### MATERIAL FOR THIS TASK
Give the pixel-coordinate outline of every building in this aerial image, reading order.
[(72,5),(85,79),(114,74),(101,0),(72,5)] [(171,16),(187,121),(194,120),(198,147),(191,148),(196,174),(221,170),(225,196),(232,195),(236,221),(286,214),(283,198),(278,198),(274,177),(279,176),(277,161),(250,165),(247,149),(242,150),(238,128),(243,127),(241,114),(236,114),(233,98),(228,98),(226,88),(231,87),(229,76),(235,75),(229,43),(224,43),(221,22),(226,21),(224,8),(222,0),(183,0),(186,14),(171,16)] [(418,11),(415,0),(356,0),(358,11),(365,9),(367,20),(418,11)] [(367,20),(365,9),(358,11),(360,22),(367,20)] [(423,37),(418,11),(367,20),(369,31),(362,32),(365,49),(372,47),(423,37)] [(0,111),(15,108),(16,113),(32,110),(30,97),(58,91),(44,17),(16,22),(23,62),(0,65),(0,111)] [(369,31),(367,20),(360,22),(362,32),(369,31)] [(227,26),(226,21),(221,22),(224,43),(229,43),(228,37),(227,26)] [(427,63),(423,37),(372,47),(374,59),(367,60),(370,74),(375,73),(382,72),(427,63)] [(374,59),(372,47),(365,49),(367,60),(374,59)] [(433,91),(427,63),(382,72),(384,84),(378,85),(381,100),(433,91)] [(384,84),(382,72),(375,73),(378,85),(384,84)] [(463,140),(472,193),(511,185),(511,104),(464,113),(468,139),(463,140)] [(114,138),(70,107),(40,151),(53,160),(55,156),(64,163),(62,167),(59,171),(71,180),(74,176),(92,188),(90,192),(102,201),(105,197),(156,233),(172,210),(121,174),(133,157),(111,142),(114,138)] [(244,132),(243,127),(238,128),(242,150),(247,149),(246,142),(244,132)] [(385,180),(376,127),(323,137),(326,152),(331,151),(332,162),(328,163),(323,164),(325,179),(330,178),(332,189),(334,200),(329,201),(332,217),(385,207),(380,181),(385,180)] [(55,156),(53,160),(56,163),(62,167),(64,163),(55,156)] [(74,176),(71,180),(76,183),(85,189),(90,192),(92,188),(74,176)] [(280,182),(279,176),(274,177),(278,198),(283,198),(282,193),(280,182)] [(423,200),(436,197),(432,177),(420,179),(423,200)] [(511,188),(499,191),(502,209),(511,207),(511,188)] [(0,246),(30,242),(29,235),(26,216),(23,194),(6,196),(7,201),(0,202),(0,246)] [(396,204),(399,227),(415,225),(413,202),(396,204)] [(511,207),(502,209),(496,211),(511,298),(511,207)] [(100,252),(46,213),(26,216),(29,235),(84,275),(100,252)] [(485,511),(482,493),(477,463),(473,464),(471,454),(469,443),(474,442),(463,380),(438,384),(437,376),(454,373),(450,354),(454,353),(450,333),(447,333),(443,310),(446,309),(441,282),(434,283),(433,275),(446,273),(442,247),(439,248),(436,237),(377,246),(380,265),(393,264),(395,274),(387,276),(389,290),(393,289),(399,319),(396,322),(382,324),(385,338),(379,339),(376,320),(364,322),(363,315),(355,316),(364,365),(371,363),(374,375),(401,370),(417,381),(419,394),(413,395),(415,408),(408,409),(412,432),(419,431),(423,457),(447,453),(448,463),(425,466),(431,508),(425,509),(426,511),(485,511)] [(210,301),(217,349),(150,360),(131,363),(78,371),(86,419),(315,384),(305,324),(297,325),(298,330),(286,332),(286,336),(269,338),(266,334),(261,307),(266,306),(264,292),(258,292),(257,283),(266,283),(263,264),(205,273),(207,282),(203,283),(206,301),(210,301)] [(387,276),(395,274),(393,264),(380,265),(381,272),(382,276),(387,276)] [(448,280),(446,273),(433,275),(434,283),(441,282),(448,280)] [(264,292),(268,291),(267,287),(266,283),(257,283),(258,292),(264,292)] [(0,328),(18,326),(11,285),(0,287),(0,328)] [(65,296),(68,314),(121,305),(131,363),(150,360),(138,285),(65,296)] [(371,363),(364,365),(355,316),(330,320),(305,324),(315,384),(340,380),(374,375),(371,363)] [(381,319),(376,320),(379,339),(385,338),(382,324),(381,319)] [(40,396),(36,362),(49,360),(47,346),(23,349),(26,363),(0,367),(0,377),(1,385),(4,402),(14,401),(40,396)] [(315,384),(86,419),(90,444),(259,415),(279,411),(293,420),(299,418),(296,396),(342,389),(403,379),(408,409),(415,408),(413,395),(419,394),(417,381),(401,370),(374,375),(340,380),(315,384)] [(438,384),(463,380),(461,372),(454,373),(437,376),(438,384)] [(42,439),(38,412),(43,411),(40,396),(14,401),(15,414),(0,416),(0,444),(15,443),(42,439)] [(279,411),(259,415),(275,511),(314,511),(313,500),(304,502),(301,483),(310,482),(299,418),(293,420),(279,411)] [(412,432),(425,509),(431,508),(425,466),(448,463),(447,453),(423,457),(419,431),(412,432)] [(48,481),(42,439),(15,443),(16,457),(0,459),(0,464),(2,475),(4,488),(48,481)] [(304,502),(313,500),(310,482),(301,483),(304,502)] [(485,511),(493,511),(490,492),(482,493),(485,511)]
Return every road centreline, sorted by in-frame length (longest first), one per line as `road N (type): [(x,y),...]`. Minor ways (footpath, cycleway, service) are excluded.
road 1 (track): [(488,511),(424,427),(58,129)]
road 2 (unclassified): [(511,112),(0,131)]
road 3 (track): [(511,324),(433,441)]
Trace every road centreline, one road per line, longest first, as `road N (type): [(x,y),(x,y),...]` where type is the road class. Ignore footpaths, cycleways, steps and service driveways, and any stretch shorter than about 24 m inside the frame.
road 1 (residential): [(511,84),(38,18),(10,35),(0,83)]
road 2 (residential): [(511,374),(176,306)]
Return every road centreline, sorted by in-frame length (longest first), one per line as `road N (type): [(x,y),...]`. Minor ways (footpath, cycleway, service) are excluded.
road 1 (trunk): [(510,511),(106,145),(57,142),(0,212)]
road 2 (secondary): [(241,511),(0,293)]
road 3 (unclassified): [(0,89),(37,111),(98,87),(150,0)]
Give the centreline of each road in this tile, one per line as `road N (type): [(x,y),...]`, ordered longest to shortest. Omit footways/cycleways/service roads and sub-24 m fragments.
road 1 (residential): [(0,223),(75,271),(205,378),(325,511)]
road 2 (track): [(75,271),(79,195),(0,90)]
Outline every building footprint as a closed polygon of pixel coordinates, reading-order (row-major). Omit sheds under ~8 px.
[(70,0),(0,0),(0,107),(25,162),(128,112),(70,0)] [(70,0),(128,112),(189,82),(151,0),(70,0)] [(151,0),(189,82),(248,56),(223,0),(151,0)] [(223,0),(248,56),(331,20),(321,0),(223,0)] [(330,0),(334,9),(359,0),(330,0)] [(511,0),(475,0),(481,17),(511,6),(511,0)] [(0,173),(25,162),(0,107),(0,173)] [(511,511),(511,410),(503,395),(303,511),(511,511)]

### SET PROBLEM
Copy every line of the listing above verbatim, keeping the original order.

### TASK OUTPUT
Give the pixel-coordinate outline of every building in this aerial image, reading order.
[(72,5),(85,79),(114,74),(101,0),(72,5)] [(171,16),(187,121),(194,120),(198,147),(191,148),(196,174),(221,170),(225,196),(232,195),(236,221),(286,214),(283,198),(278,198),(274,177),(279,176),(277,161),(250,165),(247,149),(242,150),(238,128),(243,127),(241,114),(236,114),(233,98),(228,98),(226,88),(231,87),(229,76),(235,75),(229,43),(224,43),(221,22),(226,21),(224,8),(222,0),(183,0),(186,14),(171,16)] [(418,11),(415,0),(356,0),(358,11),(365,9),(367,20),(418,11)] [(367,20),(365,9),(358,11),(360,22),(367,20)] [(423,37),(418,11),(367,20),(369,31),(362,32),(365,49),(372,47),(423,37)] [(0,111),(15,108),(16,113),(32,110),(30,97),(58,91),(44,17),(16,22),(23,62),(0,65),(0,111)] [(369,31),(367,20),(360,22),(362,32),(369,31)] [(227,26),(226,21),(221,22),(224,43),(229,43),(228,37),(227,26)] [(427,63),(423,37),(372,47),(374,59),(367,60),(370,74),(375,73),(382,72),(427,63)] [(374,59),(372,47),(365,49),(367,60),(374,59)] [(433,91),(427,63),(382,72),(384,84),(378,85),(381,100),(433,91)] [(384,84),(382,72),(375,73),(378,85),(384,84)] [(463,140),(472,193),(511,185),(511,104),(464,113),(468,139),(463,140)] [(114,138),(70,107),(40,151),(53,160),(55,156),(64,163),(62,167),(59,171),(71,180),(74,176),(92,188),(90,192),(102,201),(105,197),(156,233),(172,210),(121,174),(133,157),(111,142),(114,138)] [(244,132),(243,127),(238,128),(242,150),(247,149),(246,142),(244,132)] [(385,180),(376,127),(323,137),(326,152),(331,151),(332,162),(328,163),(323,164),(325,179),(330,178),(332,189),(334,200),(329,201),(332,217),(385,207),(380,181),(385,180)] [(55,156),(53,160),(56,163),(62,167),(64,163),(55,156)] [(74,176),(71,180),(76,183),(85,189),(90,192),(92,188),(74,176)] [(280,182),(279,176),(274,177),(278,198),(283,198),(282,193),(280,182)] [(423,200),(436,197),(432,177),(420,179),(423,200)] [(511,188),(499,191),(502,209),(511,207),(511,188)] [(0,246),(30,242),(29,235),(26,216),(23,194),(6,196),(7,201),(0,202),(0,246)] [(396,204),(399,227),(415,225),(413,202),(396,204)] [(511,207),(502,209),(496,211),(511,298),(511,207)] [(100,252),(46,213),(26,216),(29,235),(84,275),(100,252)] [(485,511),(482,493),(477,463),(473,464),(471,454),(469,443),(474,442),(463,380),(438,384),(437,376),(454,373),(450,354),(454,353),(450,333),(447,333),(443,310),(446,309),(441,282),(434,283),(433,275),(446,273),(442,247),(439,248),(436,237),(377,246),(380,265),(393,264),(395,274),(387,276),(389,290),(393,289),(399,319),(396,322),(382,324),(385,338),(379,339),(376,320),(364,322),(363,315),(355,316),(364,365),(371,363),(374,375),(401,370),(417,381),(419,394),(413,395),(415,408),(408,409),(412,432),(419,431),(423,457),(447,453),(448,463),(425,466),(431,508),(425,509),(426,511),(485,511)] [(210,301),(217,349),(150,360),(131,363),(78,371),(86,419),(315,384),(305,324),(297,325),(298,330),(286,332),(286,336),(269,338),(266,334),(261,307),(266,306),(264,292),(258,292),(257,283),(266,283),(263,264),(205,273),(207,282),(203,283),(206,301),(210,301)] [(387,276),(395,274),(393,264),(380,265),(381,272),(382,276),(387,276)] [(448,280),(446,273),(433,275),(434,283),(441,282),(448,280)] [(264,292),(268,291),(267,287),(266,283),(257,283),(258,292),(264,292)] [(0,328),(18,326),(11,285),(0,287),(0,328)] [(65,296),(68,314),(121,305),(131,363),(150,360),(138,285),(65,296)] [(371,363),(364,365),(355,316),(330,320),(305,324),(315,384),(340,380),(374,375),(371,363)] [(381,319),(376,320),(379,339),(385,338),(382,324),(381,319)] [(40,396),(36,362),(49,360),(47,346),(23,349),(26,363),(0,367),(0,377),(1,385),(4,402),(14,401),(40,396)] [(315,384),(86,419),(90,444),(259,415),(279,411),(293,420),(299,418),(296,396),(342,389),(403,379),(408,409),(415,408),(413,395),(419,394),(417,381),(401,370),(374,375),(340,380),(315,384)] [(438,384),(463,380),(461,372),(454,373),(437,376),(438,384)] [(42,439),(38,412),(43,411),(40,396),(14,401),(15,414),(0,416),(0,444),(15,443),(42,439)] [(279,411),(259,415),(275,511),(314,511),(313,500),(304,502),(301,483),(310,482),(299,418),(293,420),(279,411)] [(412,432),(425,509),(431,508),(425,466),(448,463),(447,453),(423,457),(419,431),(412,432)] [(48,481),(42,439),(15,443),(16,457),(0,459),(0,464),(2,475),(4,488),(48,481)] [(304,502),(313,500),(310,482),(301,483),(304,502)] [(485,511),(493,511),(490,492),(482,493),(485,511)]
Return every road centreline, sorted by in-frame length (longest first), one per line as `road N (type): [(x,y),...]`. Minor ways (footpath, cycleway, service) are excluded.
road 1 (track): [(488,511),(424,427),(58,129)]
road 2 (unclassified): [(511,112),(0,131)]
road 3 (track): [(511,324),(433,441)]
Trace every road centreline, one road per line, longest first, as `road N (type): [(x,y),(x,y),...]` where type is the road class. Ignore footpaths, cycleways, steps and service driveways, and any stretch shorter than about 24 m inside the frame.
road 1 (residential): [(511,84),(38,18),(10,35),(0,83)]
road 2 (residential): [(511,374),(176,306)]
Return every road centreline, sorted by in-frame length (longest first), one per line as `road N (type): [(x,y),...]`. Minor ways (footpath, cycleway, service) are excluded.
road 1 (trunk): [(510,511),(106,145),(57,142),(0,212)]
road 2 (secondary): [(241,511),(0,293)]
road 3 (unclassified): [(0,89),(37,111),(98,87),(150,0)]
Give the centreline of each road in this tile, one per line as `road N (type): [(x,y),...]`, ordered longest to shortest. Omit footways/cycleways/service roads and sub-24 m fragments.
road 1 (residential): [(0,223),(75,271),(205,378),(325,511)]
road 2 (track): [(75,271),(79,195),(0,90)]
Outline every building footprint as a closed polygon of pixel coordinates, reading-order (row-major). Omit sheds under ~8 px.
[(70,0),(0,0),(0,107),(25,162),(128,112),(70,0)] [(70,0),(128,112),(189,82),(151,0),(70,0)] [(151,0),(189,82),(248,56),(223,0),(151,0)] [(223,0),(248,56),(331,20),(321,0),(223,0)] [(330,0),(334,9),(359,0),(330,0)] [(511,0),(475,0),(481,17),(511,6),(511,0)] [(0,173),(25,162),(0,107),(0,173)] [(511,511),(511,410),(503,395),(303,511),(511,511)]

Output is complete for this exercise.